(Given information begins)

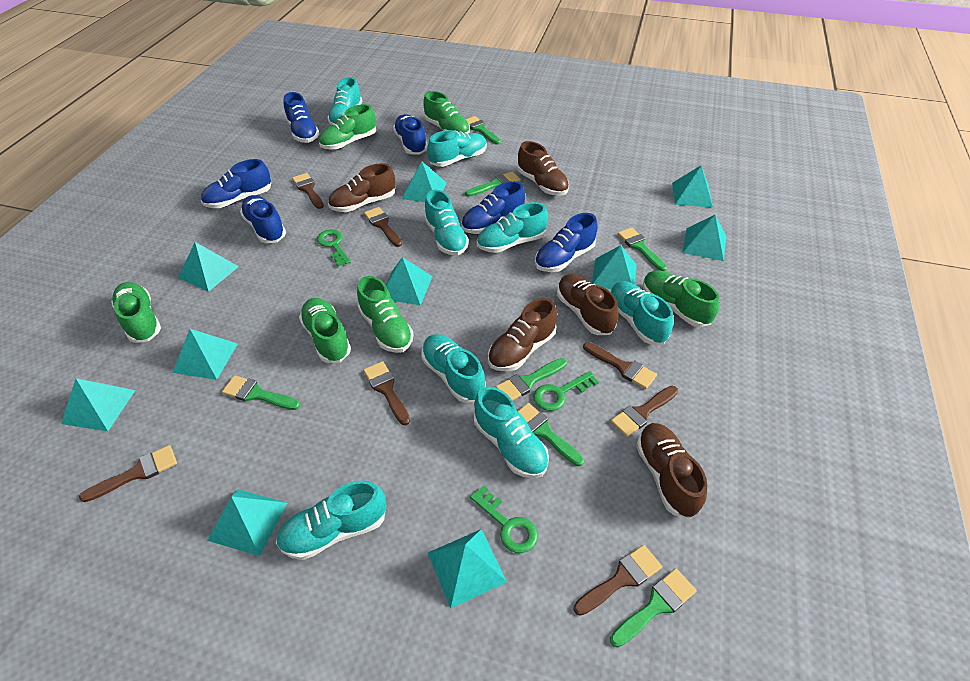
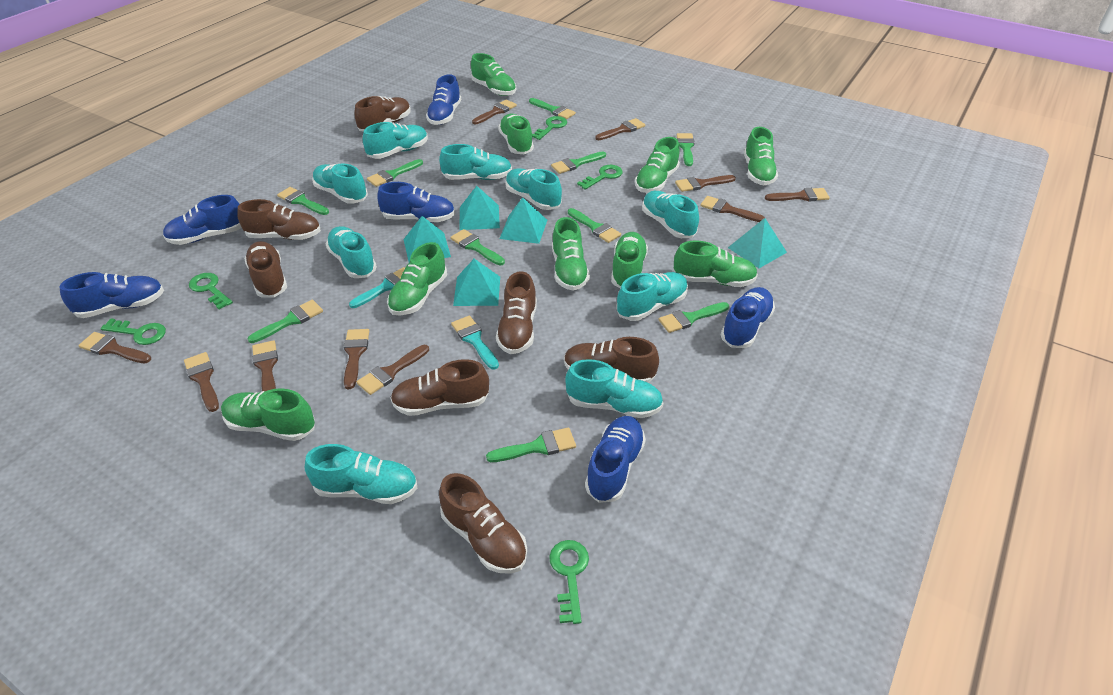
brown brush: 7 -> 10
brown shoe: 5 -> 7
green brush: 7 -> 10
green key: 3 -> 5
green shoe: 6 -> 9
turquoise brush: 0 -> 2
turquoise pyramid: 10 -> 5
turquoise shoe: 8 -> 9

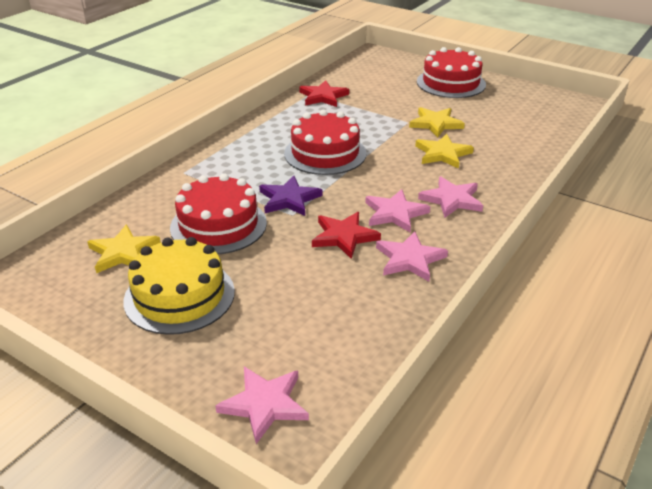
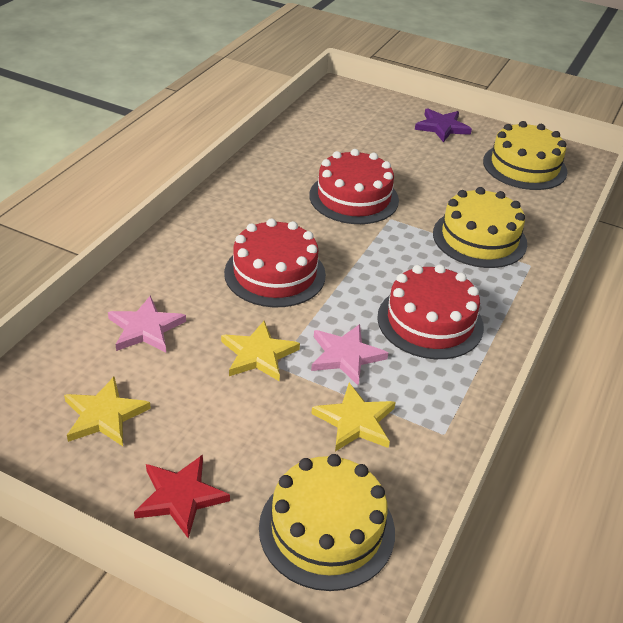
pink star: 4 -> 2
red star: 2 -> 1
yellow cake: 1 -> 3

(Given information ends)

* Work instructions
When a line of the data holds the string "turquoise", pick it out and copy it.

* Solution to the exercise
turquoise brush: 0 -> 2
turquoise pyramid: 10 -> 5
turquoise shoe: 8 -> 9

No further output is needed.